(Beginning of SUPPLIED RECORDS)
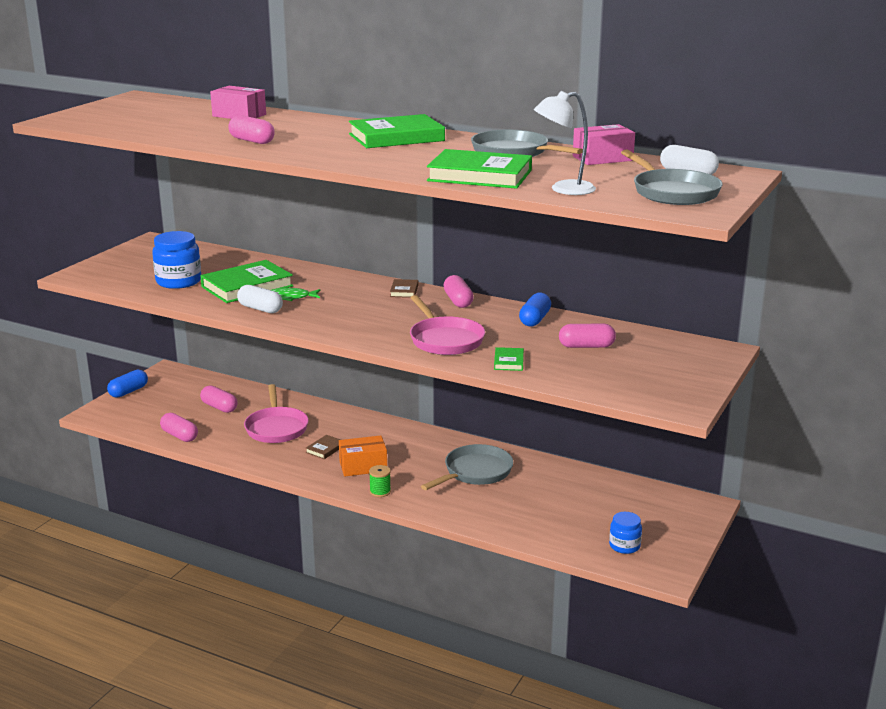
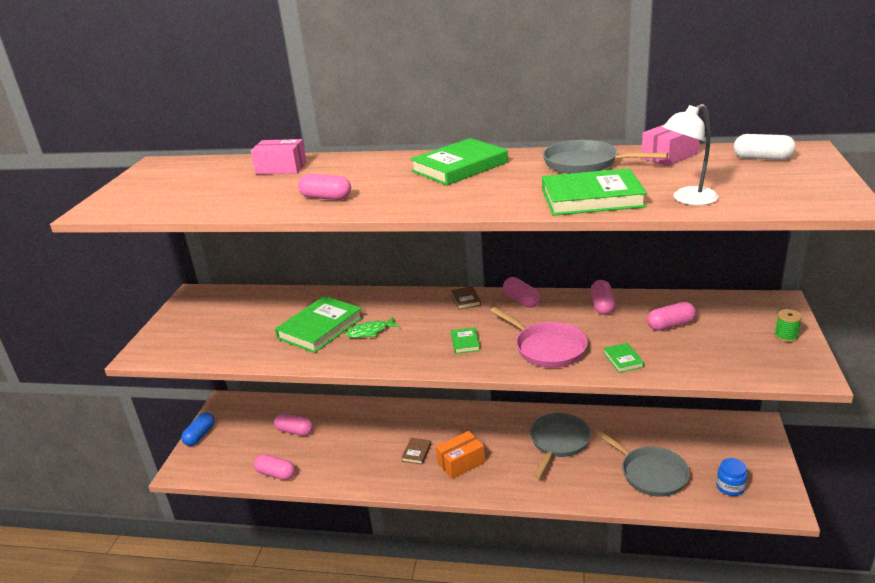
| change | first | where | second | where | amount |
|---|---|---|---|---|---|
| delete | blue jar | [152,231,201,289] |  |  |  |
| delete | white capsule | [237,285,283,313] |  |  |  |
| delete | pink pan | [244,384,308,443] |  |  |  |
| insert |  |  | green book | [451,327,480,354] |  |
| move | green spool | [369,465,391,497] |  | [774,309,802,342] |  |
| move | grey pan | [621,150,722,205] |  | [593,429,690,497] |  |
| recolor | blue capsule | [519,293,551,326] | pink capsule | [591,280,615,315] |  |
(End of SUPPLIED RECORDS)
= WORK INSTRUCTIONS =
Where does "pink" occur in the data? Copy each line that has it.

= ANSWER TO THE EXERCISE =
| delete | pink pan | [244,384,308,443] |  |  |  |
| recolor | blue capsule | [519,293,551,326] | pink capsule | [591,280,615,315] |  |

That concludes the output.